▸ **Work required**: Retype the line with "(358, 338) = (653, 357): black" exactly. Then retype every line after it through the end of the entries below, and nothing more, leaving out pictures.
+--
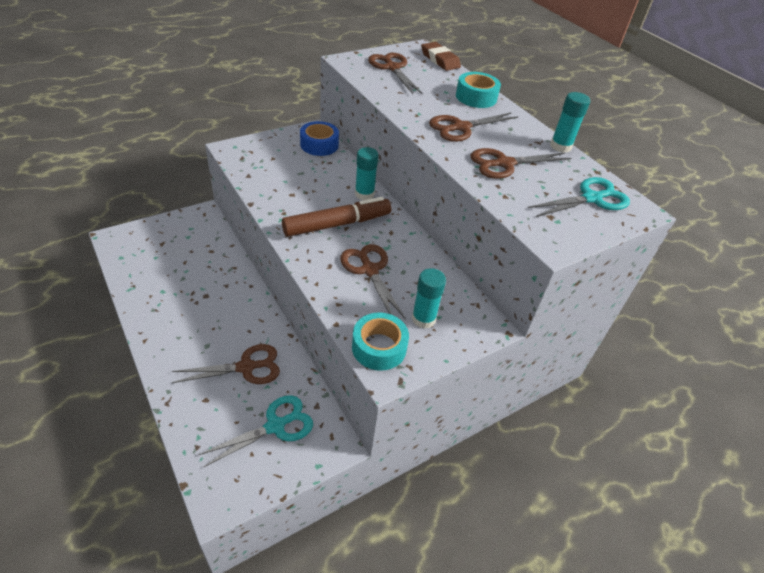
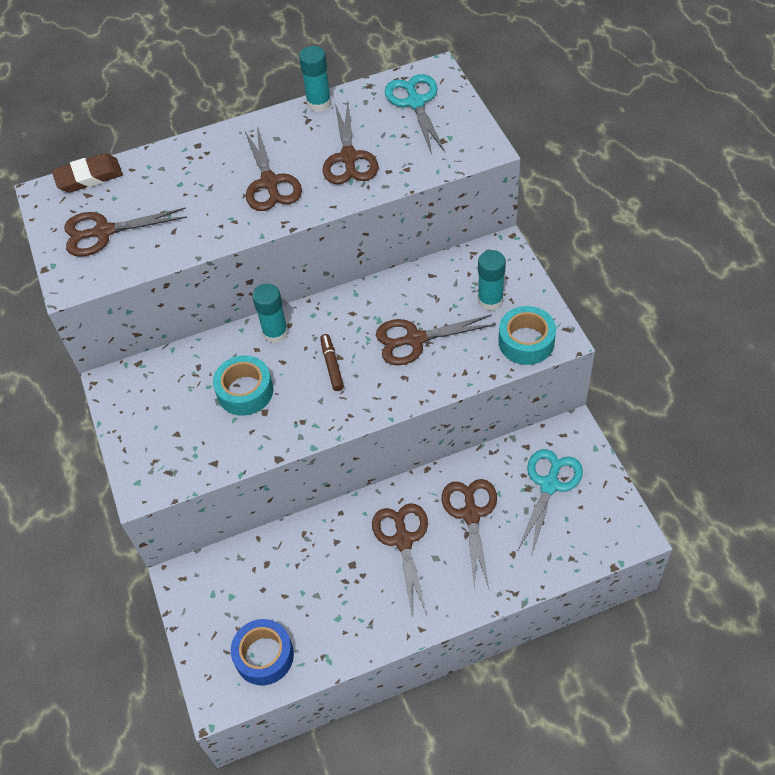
camera: 70 degrees left, 10 degrees up
(224, 324) = (403, 540): none -> brown scissors
(275, 426) = (549, 485): turquoise scissors -> turquoise scissors turned 45 degrees clockwise
(319, 145) = (153, 376): blue tape -> blue tape (264, 656)
(337, 224) = (332, 365): brown marker -> brown marker, size x0.48
(476, 97) = (199, 156): turquoise tape -> turquoise tape (245, 391)

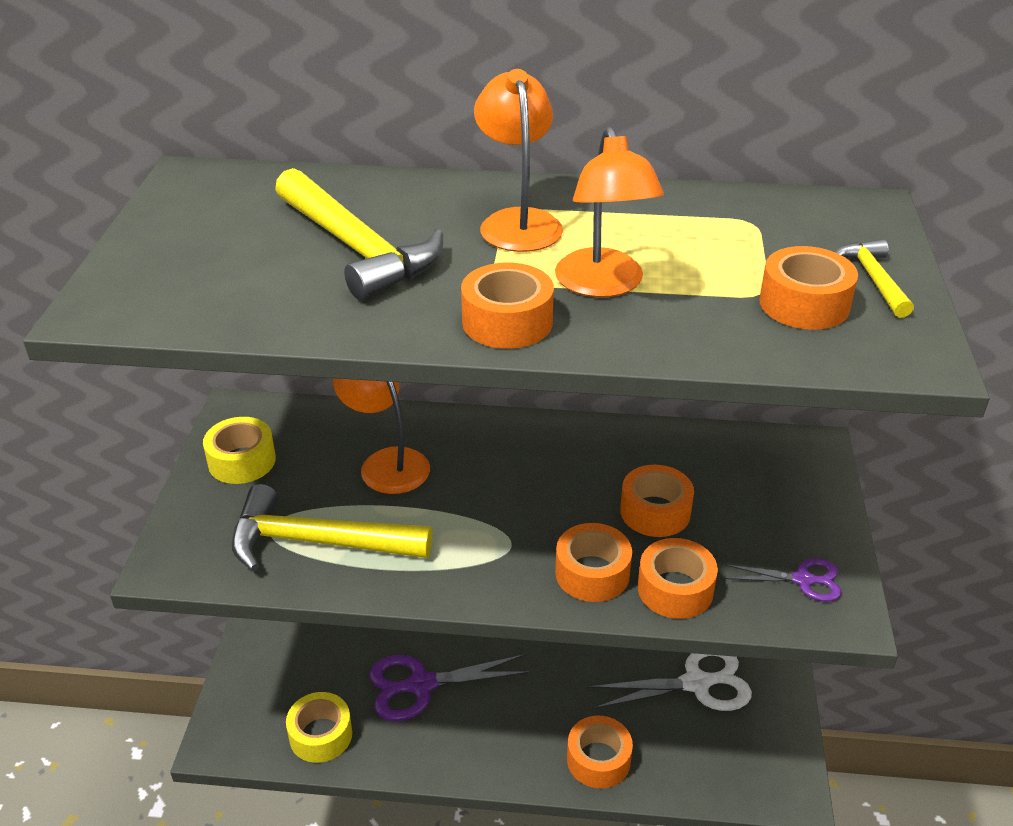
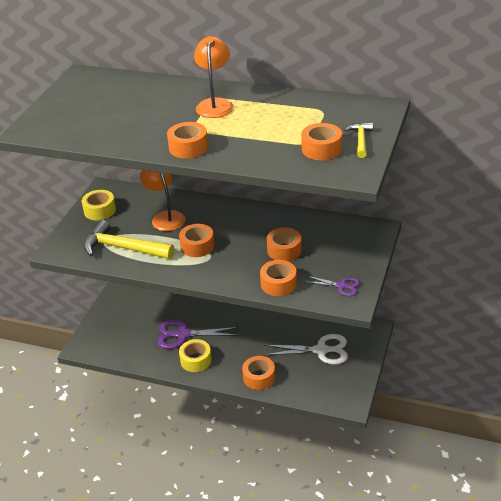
camera: 15 degrees right, 0 degrees up
(321, 735) = (129, 350): yellow tape -> yellow tape (196, 360)
(357, 248) = (140, 112): yellow hammer -> none
(592, 573) = (243, 273): orange tape -> orange tape (197, 246)
(603, 285) = (237, 135): orange lamp -> none

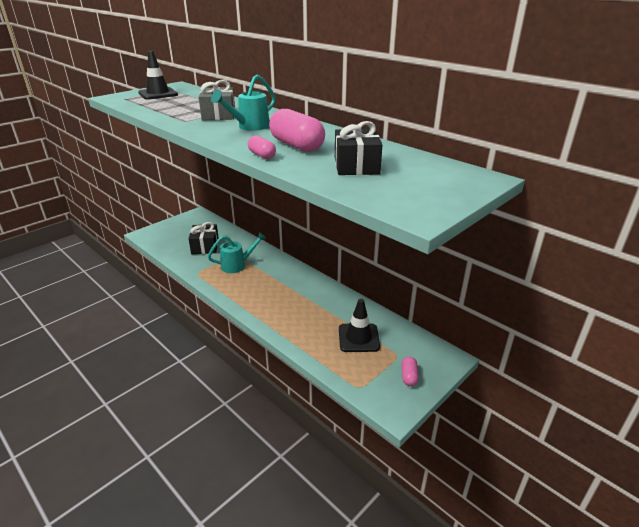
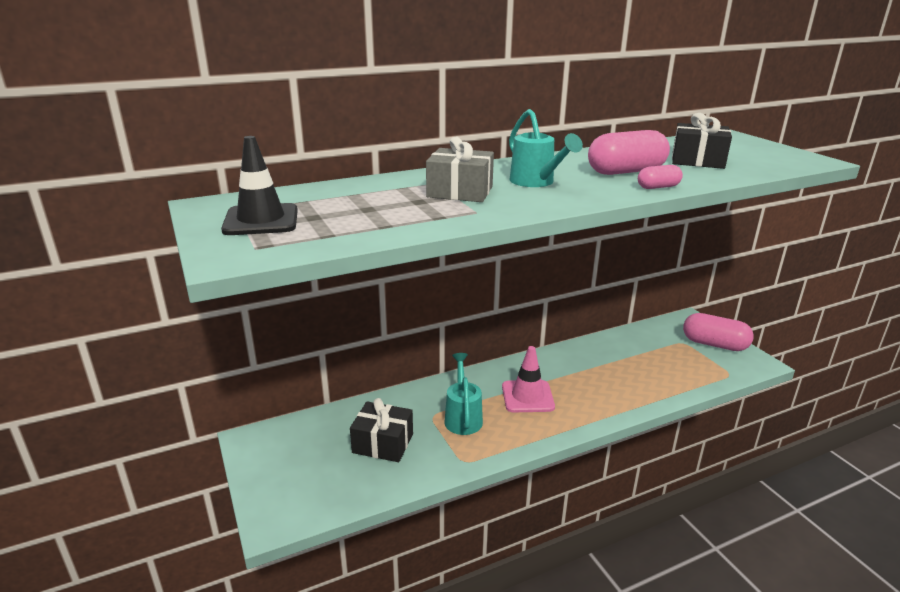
camera: 70 degrees left, 5 degrees down
(269, 284) = (527, 396): none -> pink traffic cone
(358, 338) = (653, 357): black traffic cone -> none
(409, 376) = (714, 344): pink capsule -> pink capsule, size x1.95

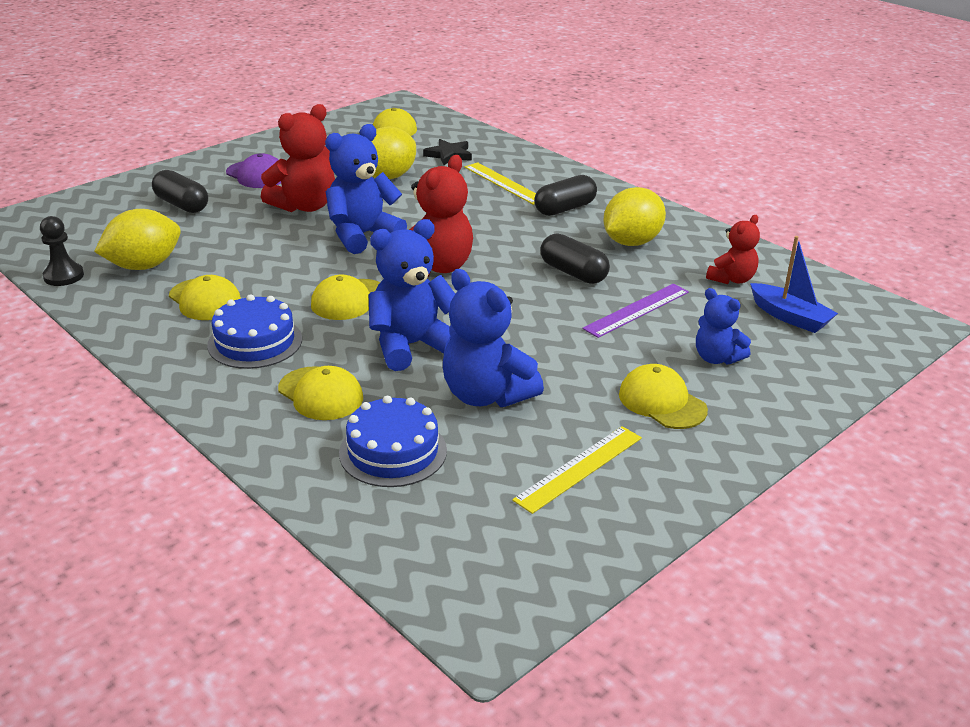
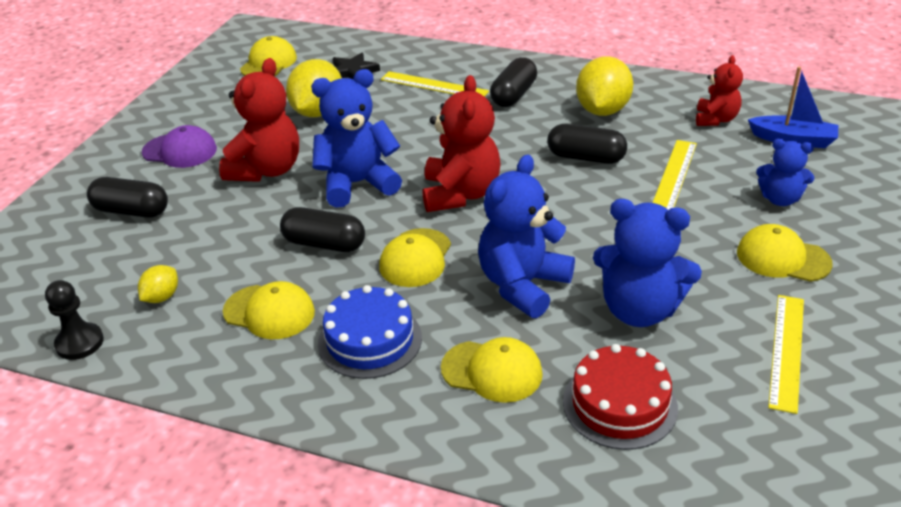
camera: 25 degrees left, 5 degrees up
(144, 266) = (162, 297): yellow lemon -> yellow lemon, size x0.51
(292, 268) = (324, 244): none -> black capsule
(362, 236) = (357, 184): blue teddy bear -> blue teddy bear turned 45 degrees clockwise
(393, 451) = (619, 404): blue cake -> red cake
(637, 310) = (673, 176): purple ruler -> yellow ruler

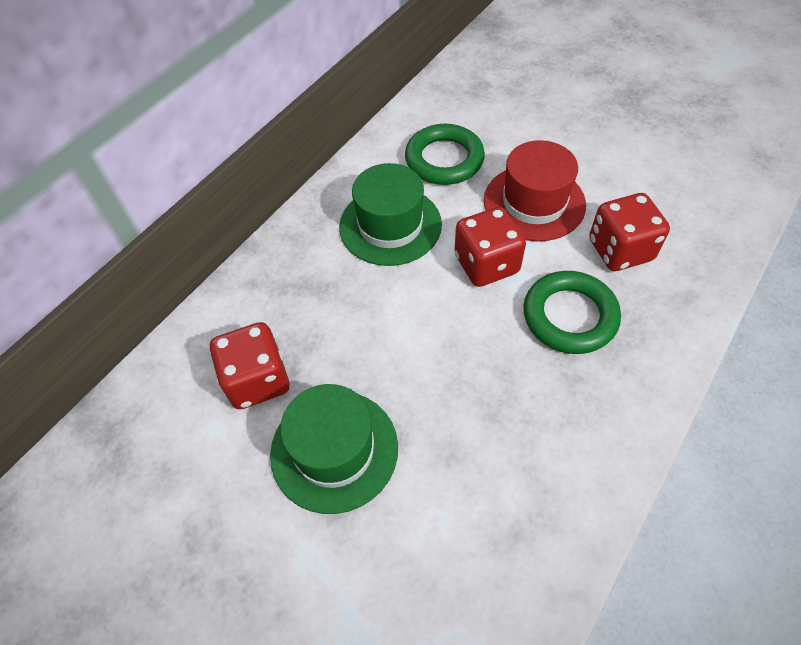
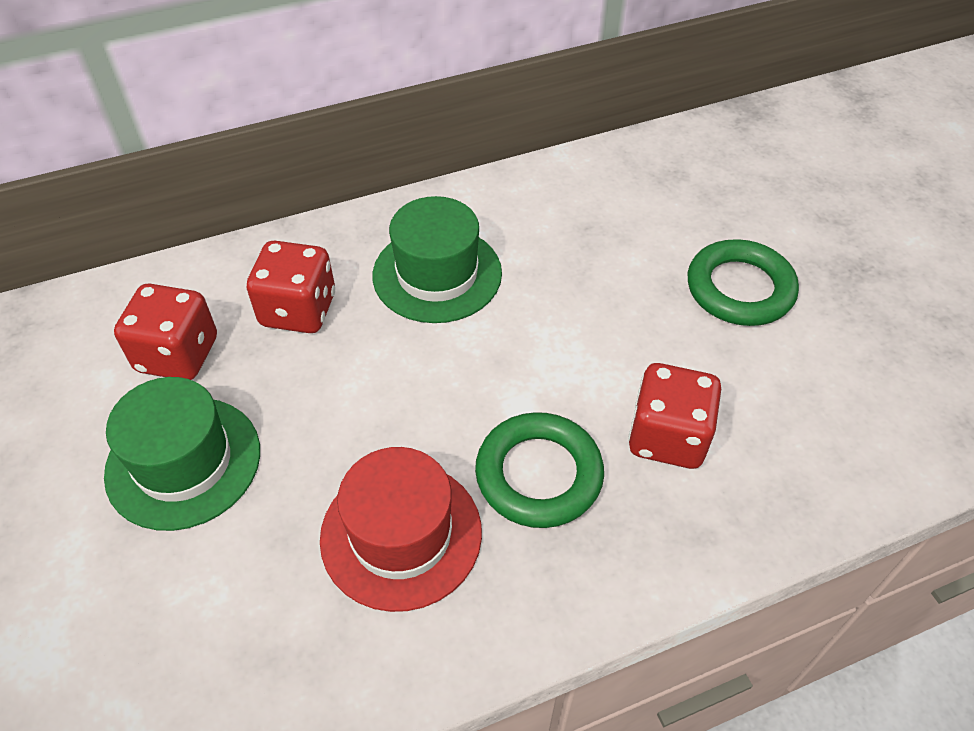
camera: 30 degrees right, 5 degrees down
(444, 159) = (557, 235): green ring -> green ring (740, 289)
(486, 264) = (499, 368): red dice -> red dice (298, 310)
(534, 202) = (615, 331): red hat -> red hat (401, 534)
+--
▸ **Solution below**:
(358, 338) = (653, 357): black traffic cone -> none
(409, 376) = (714, 344): pink capsule -> pink capsule, size x1.95

camera: 25 degrees left, 5 degrees up
(144, 266) = (162, 297): yellow lemon -> yellow lemon, size x0.51
(292, 268) = (324, 244): none -> black capsule
(362, 236) = (357, 184): blue teddy bear -> blue teddy bear turned 45 degrees clockwise
(393, 451) = (619, 404): blue cake -> red cake
(637, 310) = (673, 176): purple ruler -> yellow ruler

camera: 30 degrees right, 5 degrees down
(444, 159) = (557, 235): green ring -> green ring (740, 289)
(486, 264) = (499, 368): red dice -> red dice (298, 310)
(534, 202) = (615, 331): red hat -> red hat (401, 534)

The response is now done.